◆ Exercise instructions: Locate, in the data below, the line that contains "(477, 265) = (346, 333): yellow" and the line that contains "(484, 484) = (584, 199): pink"; reproduce exactly those two lines and every line between them, nothing more.

◆ Information supplied:
_____

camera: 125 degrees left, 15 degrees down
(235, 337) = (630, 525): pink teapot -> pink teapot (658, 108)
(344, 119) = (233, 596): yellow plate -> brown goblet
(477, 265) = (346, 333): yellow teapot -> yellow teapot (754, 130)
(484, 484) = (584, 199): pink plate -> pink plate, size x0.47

_____

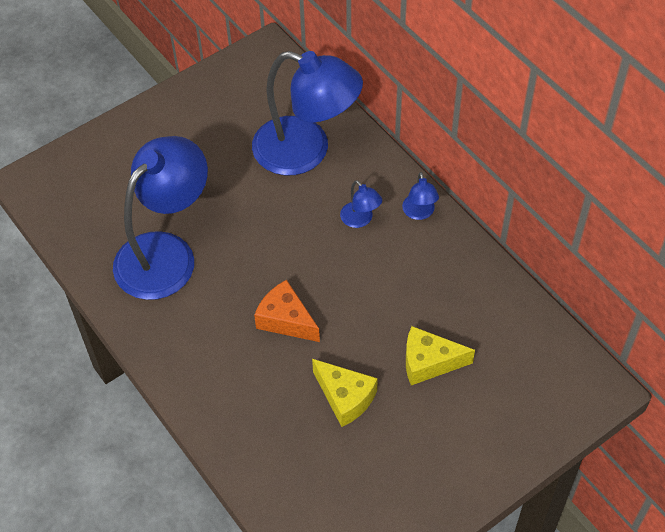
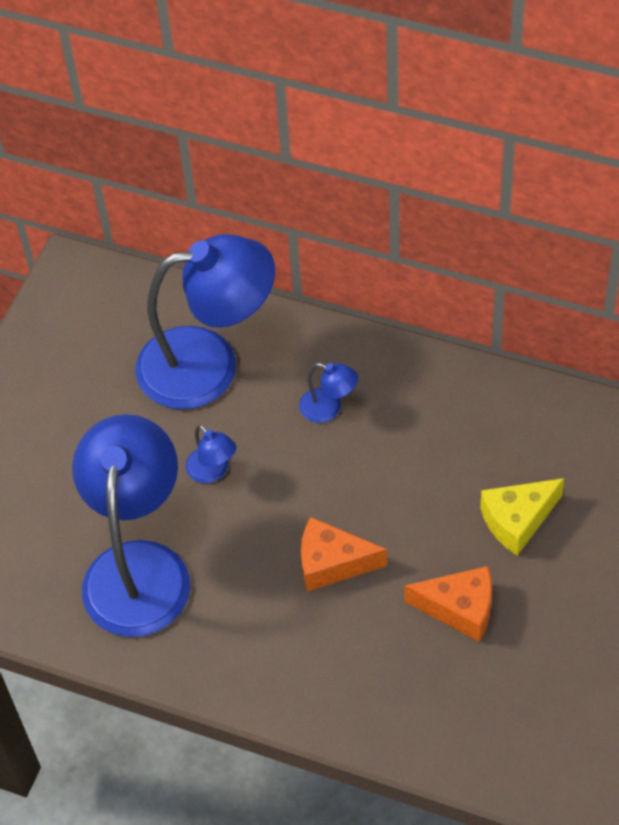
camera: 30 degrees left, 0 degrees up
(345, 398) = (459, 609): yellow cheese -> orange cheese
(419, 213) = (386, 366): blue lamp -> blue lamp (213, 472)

_____

◆ Final answer:
(477, 265) = (346, 333): yellow teapot -> yellow teapot (754, 130)
(484, 484) = (584, 199): pink plate -> pink plate, size x0.47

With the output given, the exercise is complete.